Top of Source records

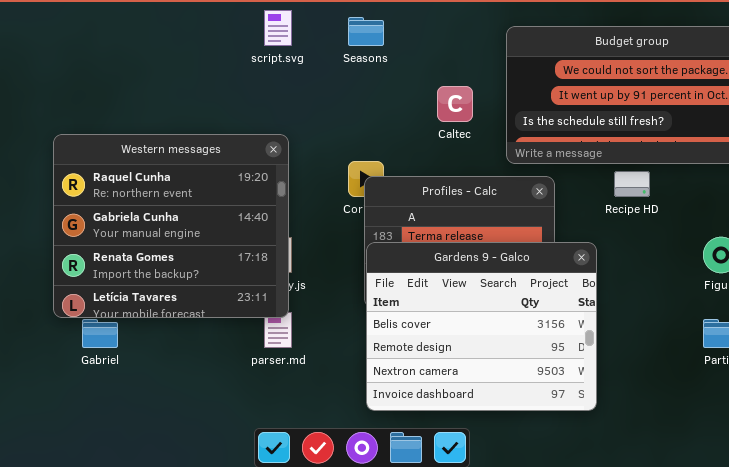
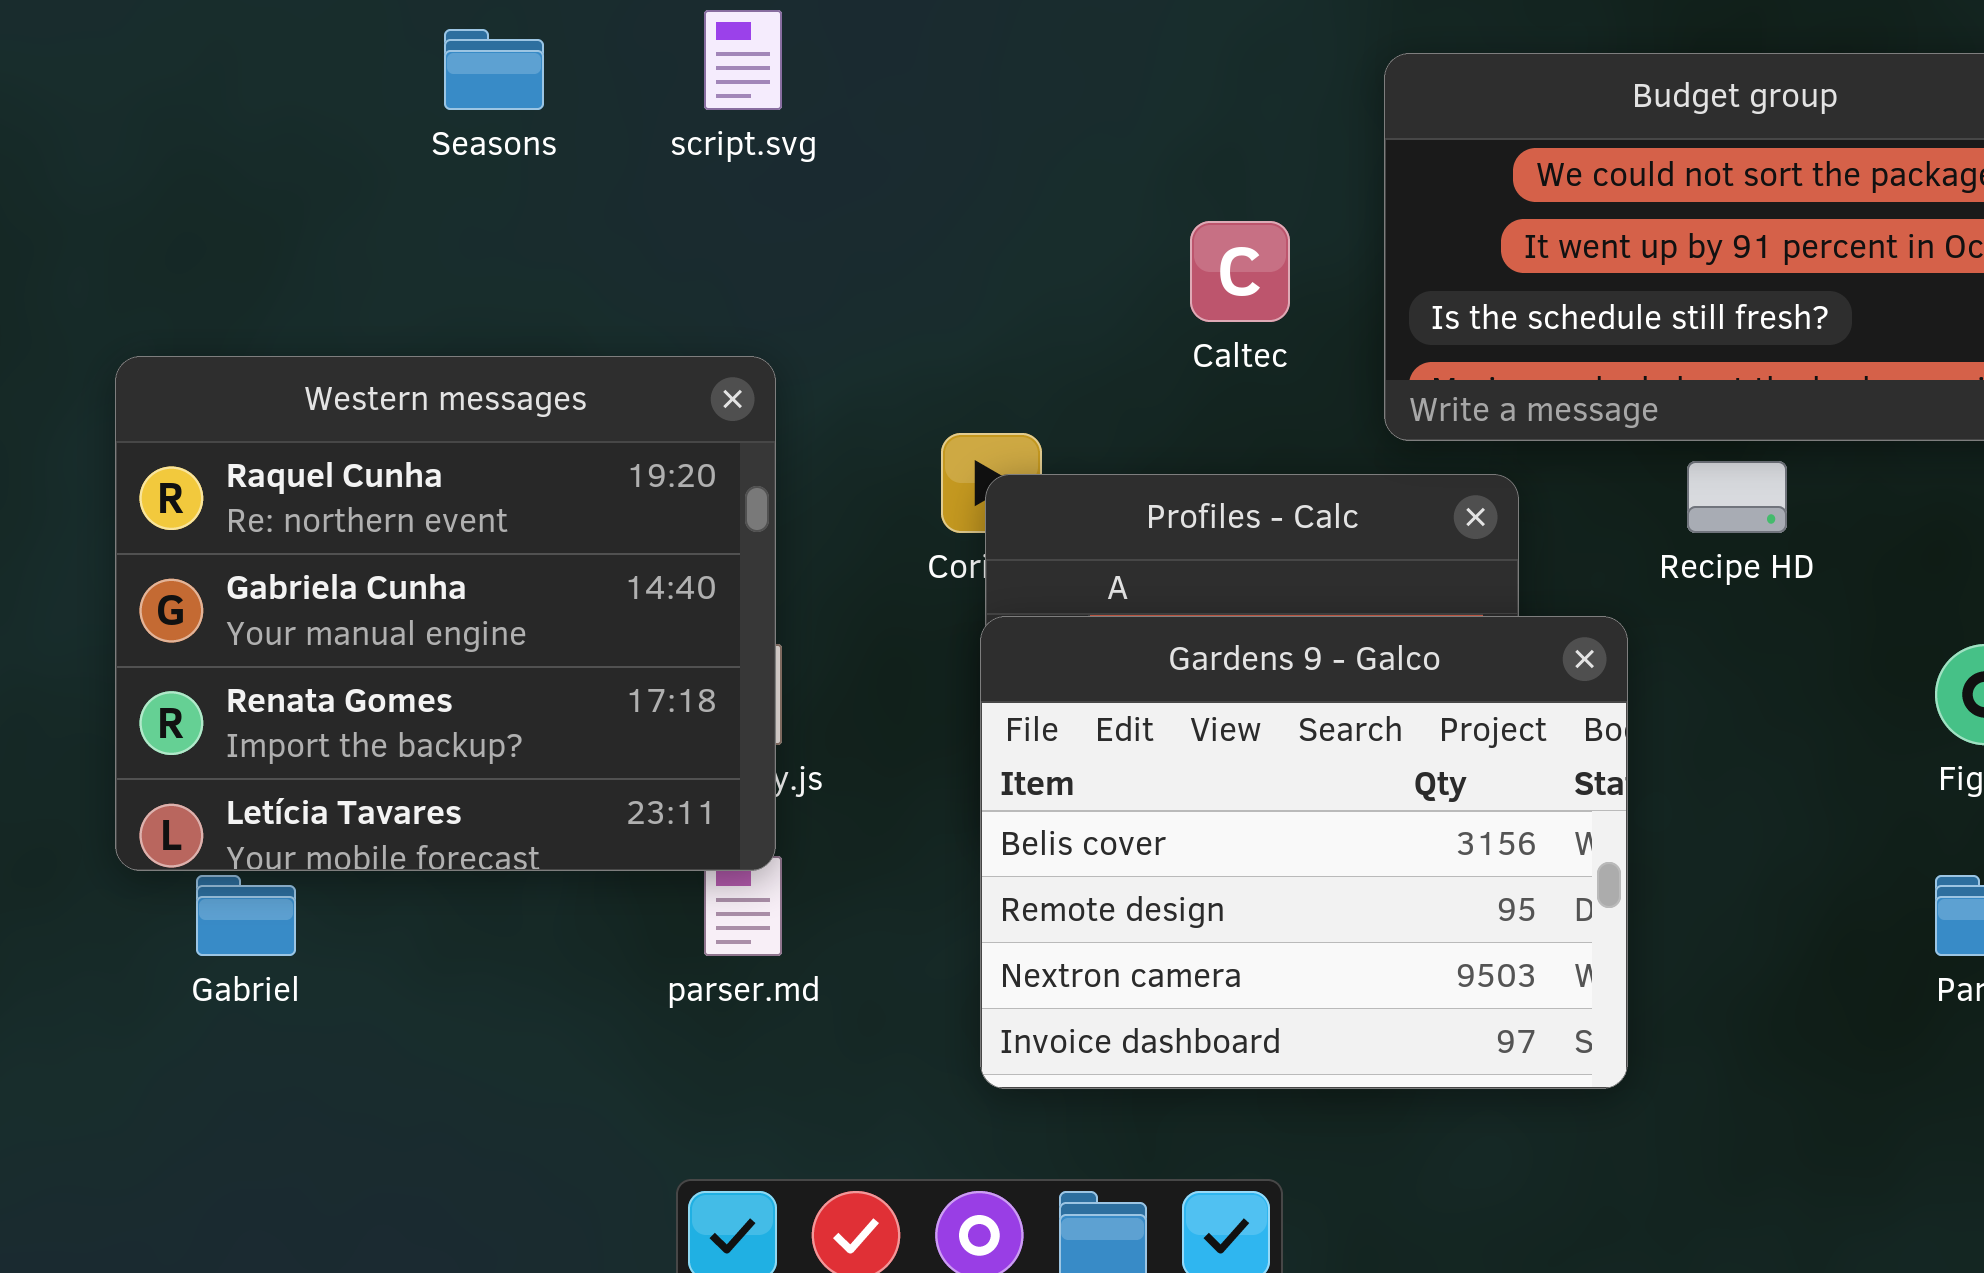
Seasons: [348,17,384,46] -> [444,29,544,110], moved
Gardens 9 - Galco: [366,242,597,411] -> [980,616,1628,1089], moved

Bottom of Source records
Top of Source records

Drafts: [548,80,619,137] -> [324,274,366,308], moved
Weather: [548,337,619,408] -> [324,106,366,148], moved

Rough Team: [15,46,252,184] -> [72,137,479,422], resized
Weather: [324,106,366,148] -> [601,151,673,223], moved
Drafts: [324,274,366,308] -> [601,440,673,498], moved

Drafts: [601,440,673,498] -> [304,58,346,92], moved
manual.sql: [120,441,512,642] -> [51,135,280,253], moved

Bottom of Source records

Within the listing above, locate the line containing "Weather: [548,337,619,408] ->" and the line containing "manual.sql: [120,441,512,642] ->". Reproduce those two lines and all lines between them exactly, with nothing added.

Weather: [548,337,619,408] -> [324,106,366,148], moved

Rough Team: [15,46,252,184] -> [72,137,479,422], resized
Weather: [324,106,366,148] -> [601,151,673,223], moved
Drafts: [324,274,366,308] -> [601,440,673,498], moved

Drafts: [601,440,673,498] -> [304,58,346,92], moved
manual.sql: [120,441,512,642] -> [51,135,280,253], moved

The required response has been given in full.